======== DATA SUPPLIED

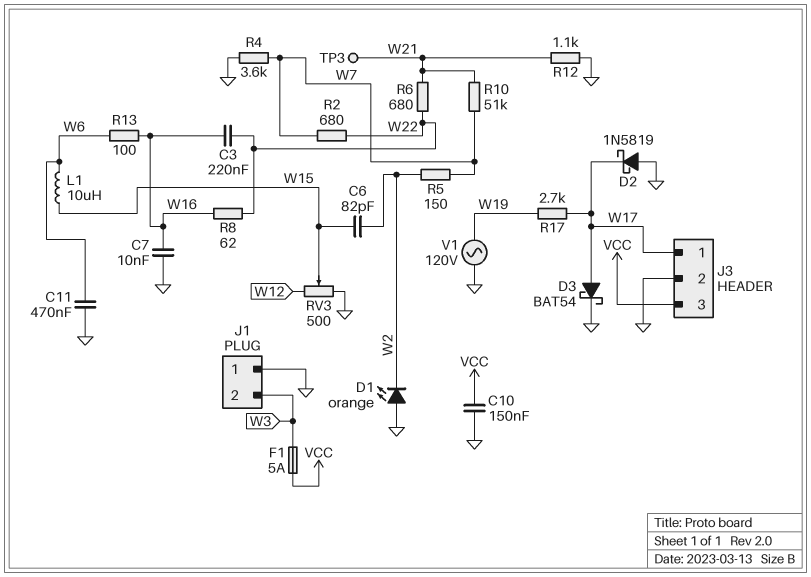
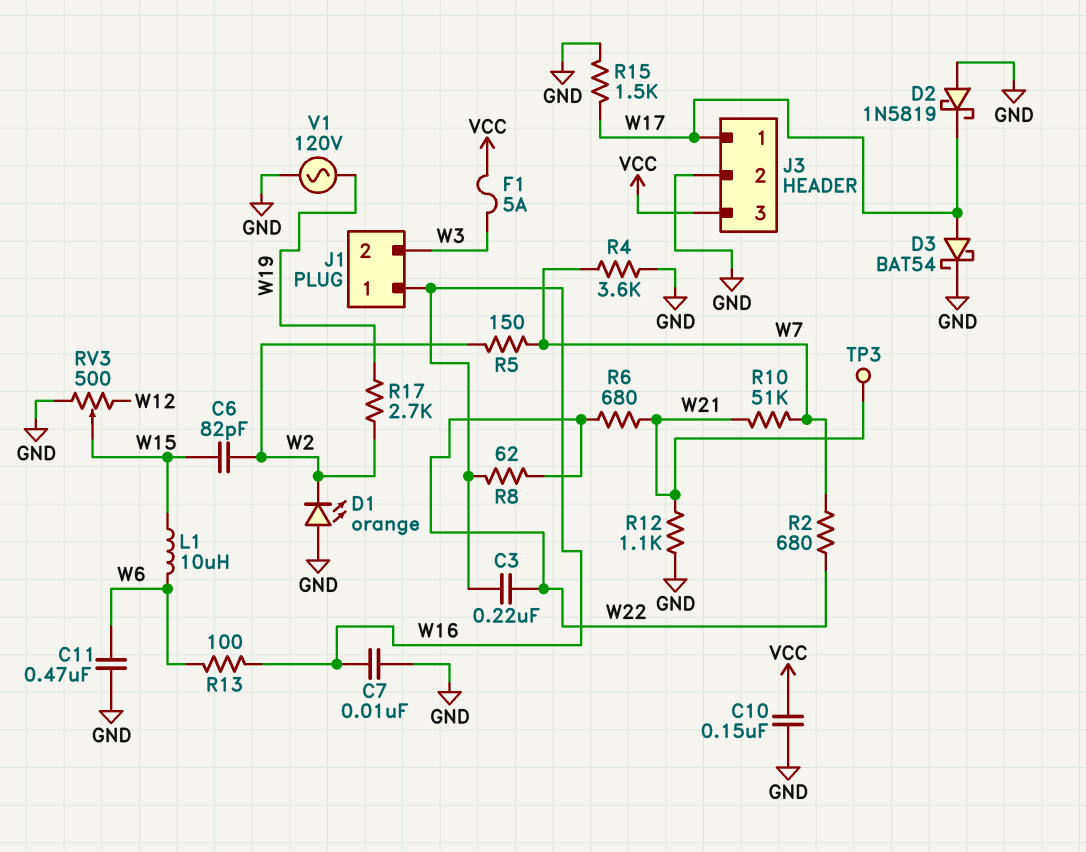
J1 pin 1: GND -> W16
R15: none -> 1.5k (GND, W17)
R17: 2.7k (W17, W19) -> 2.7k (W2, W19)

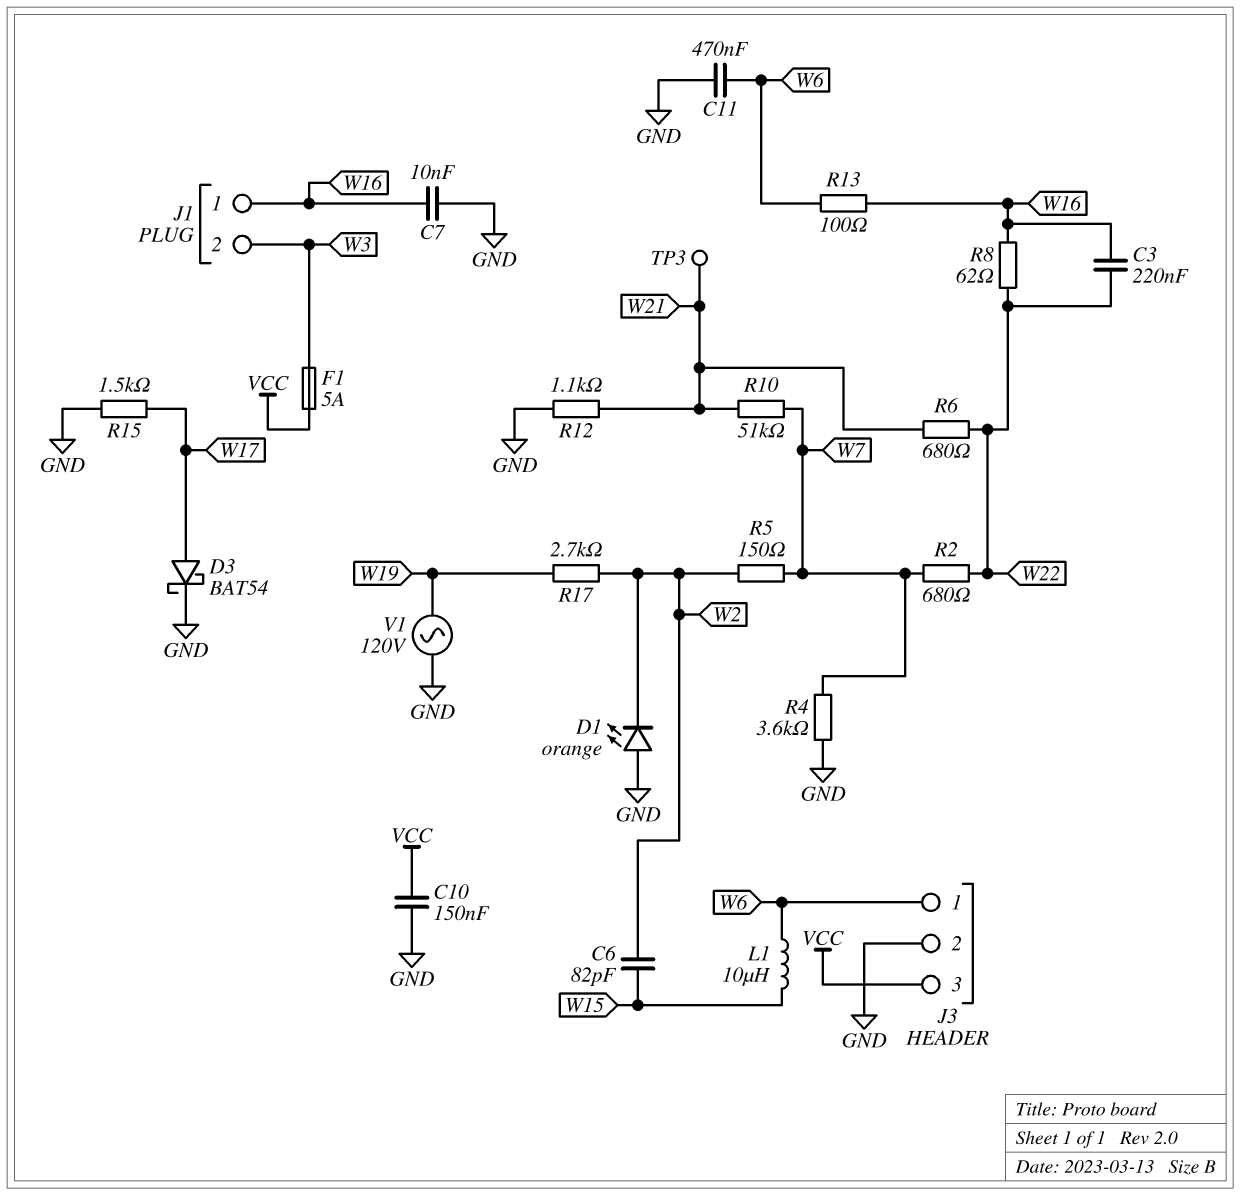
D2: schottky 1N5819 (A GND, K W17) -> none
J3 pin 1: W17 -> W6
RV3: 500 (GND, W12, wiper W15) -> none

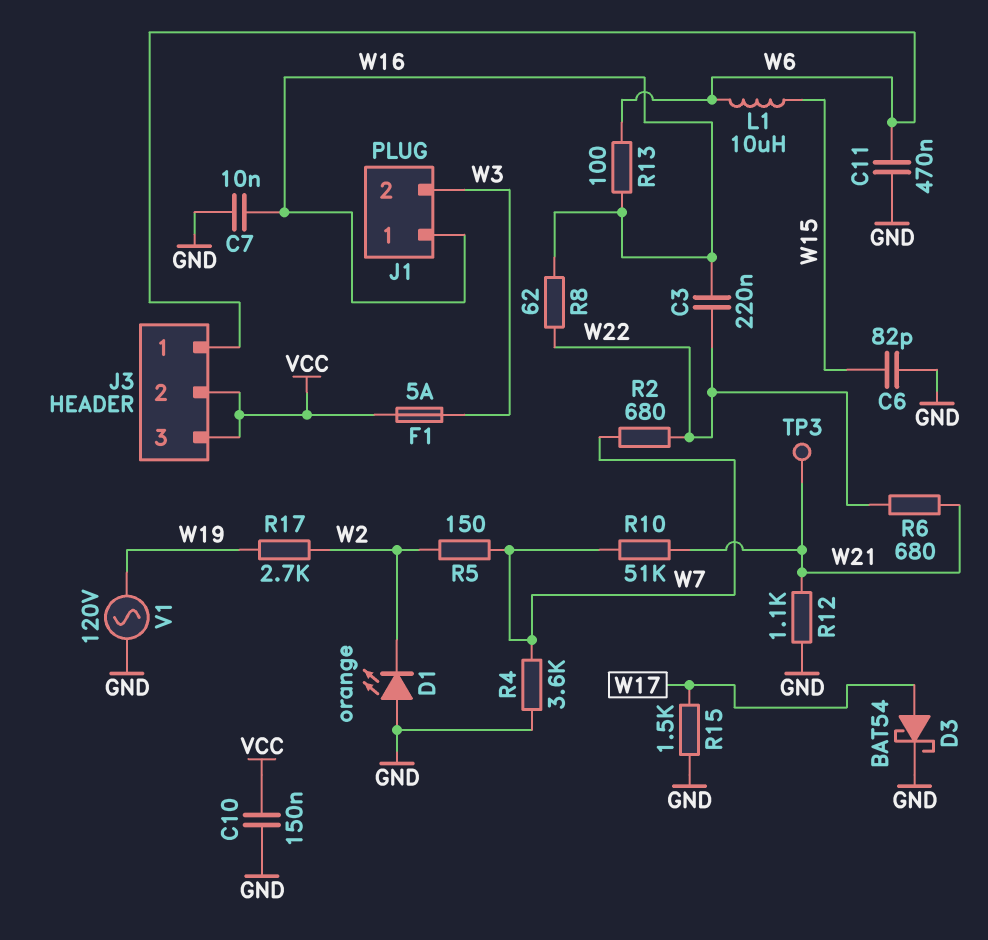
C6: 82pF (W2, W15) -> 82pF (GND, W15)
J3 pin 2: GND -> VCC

================

» EXERCISE DESCRIPTION:
Give back, word for word, the lines from the line that contains "RV3: 500 (GND, W12, wiper W15) -> none" through the last line of the records, with no pictures and nothing else.

» TASK ANSWER:
RV3: 500 (GND, W12, wiper W15) -> none

C6: 82pF (W2, W15) -> 82pF (GND, W15)
J3 pin 2: GND -> VCC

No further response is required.